*** Begin section ***

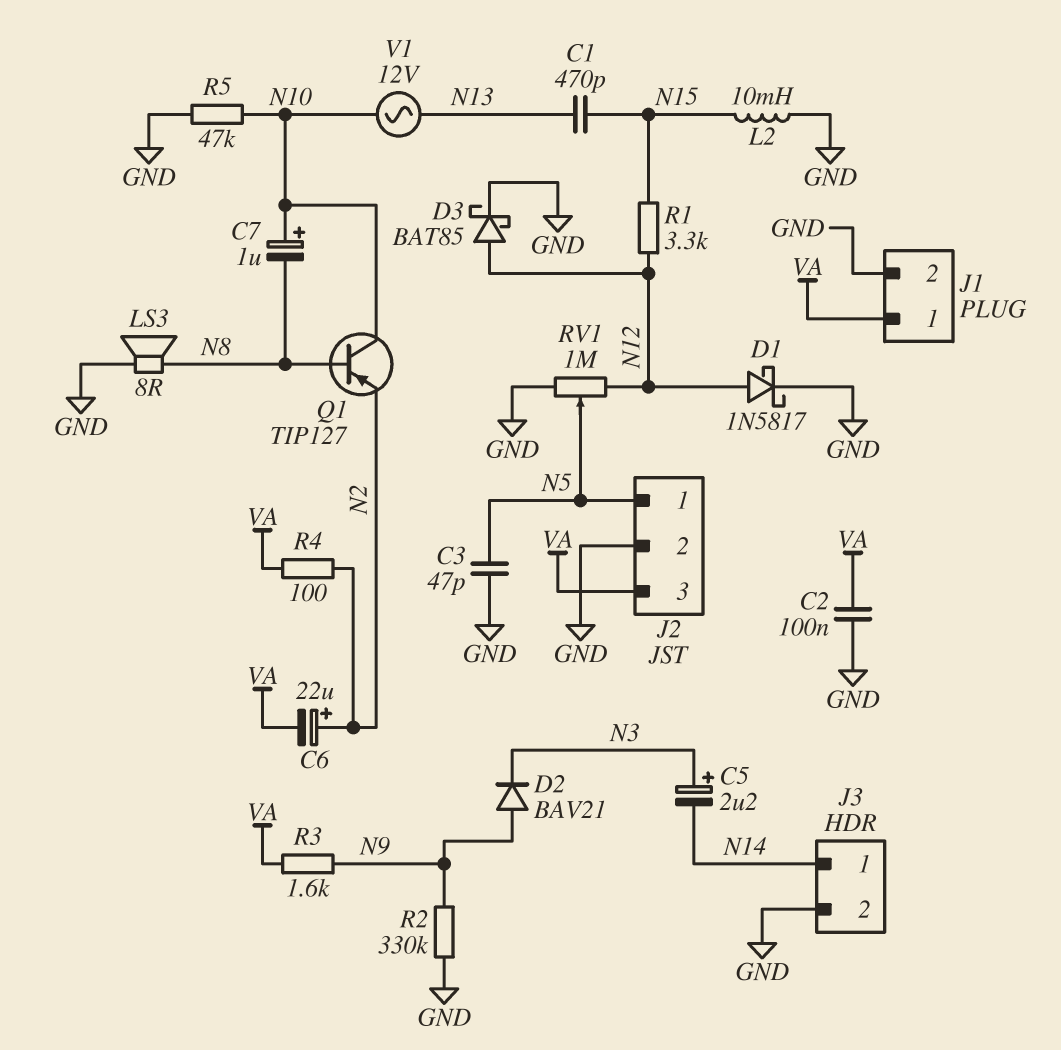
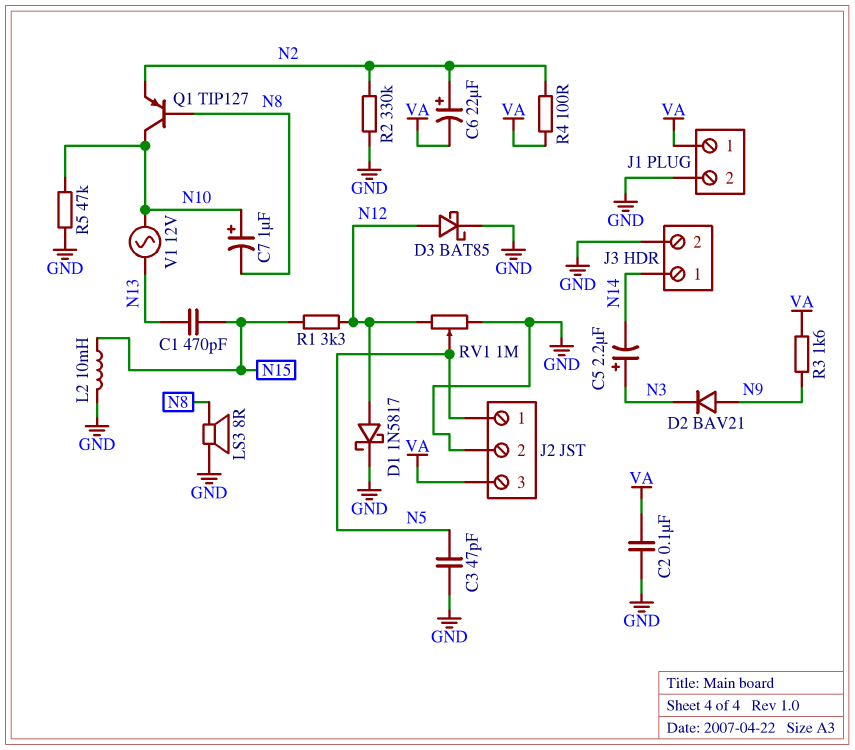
R2: 330k (GND, N9) -> 330k (GND, N2)

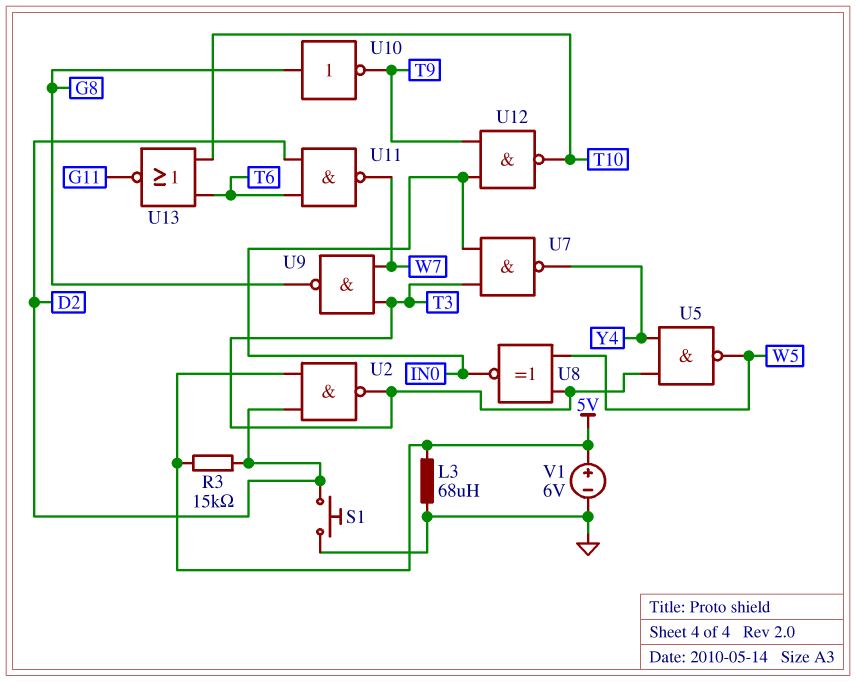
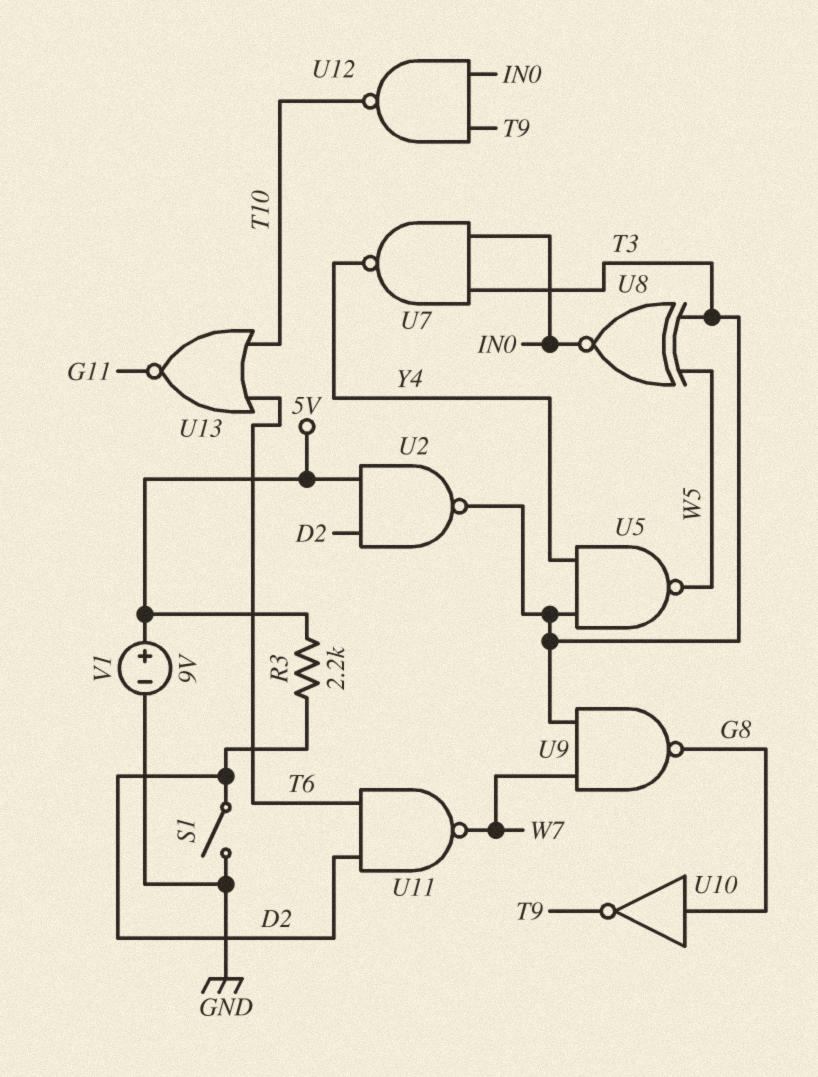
L3: 68uH (5V, GND) -> none
R3: 15k (5V, D2) -> 2.2k (5V, D2)
S1: button (D2, GND) -> switch (D2, GND)
V1: 6V (plus 5V, minus GND) -> 9V (plus 5V, minus GND)

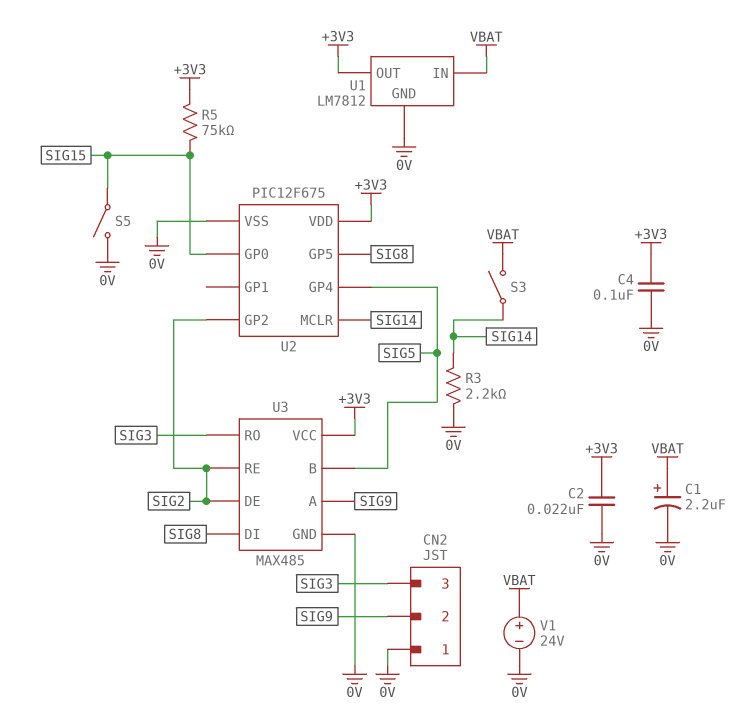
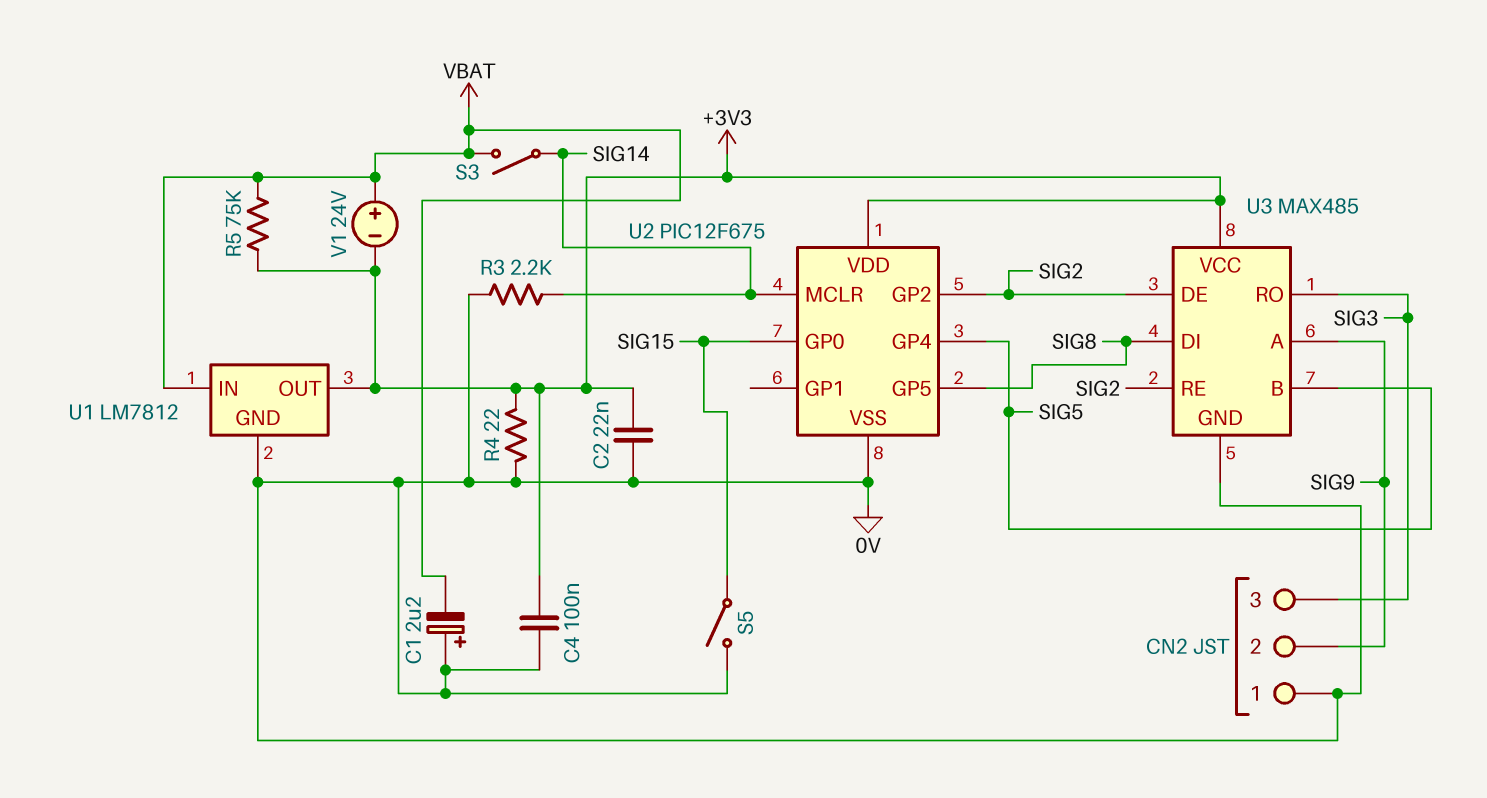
C1: 2.2uF (plus VBAT, minus 0V) -> 2.2uF (plus 0V, minus VBAT)
R4: none -> 22 (+3V3, 0V)
R5: 75k (+3V3, SIG15) -> 75k (+3V3, VBAT)
V1: 24V (plus VBAT, minus 0V) -> 24V (plus VBAT, minus +3V3)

*** End section ***

| EXERCISE AIM |
With the pictures left out, output exactly the lines from the one with "S1: button (D2, GND) -> switch (D2, GND)" through the end of the listing above, both ends included.

| SOLUTION FOR THIS EXERCISE |
S1: button (D2, GND) -> switch (D2, GND)
V1: 6V (plus 5V, minus GND) -> 9V (plus 5V, minus GND)

C1: 2.2uF (plus VBAT, minus 0V) -> 2.2uF (plus 0V, minus VBAT)
R4: none -> 22 (+3V3, 0V)
R5: 75k (+3V3, SIG15) -> 75k (+3V3, VBAT)
V1: 24V (plus VBAT, minus 0V) -> 24V (plus VBAT, minus +3V3)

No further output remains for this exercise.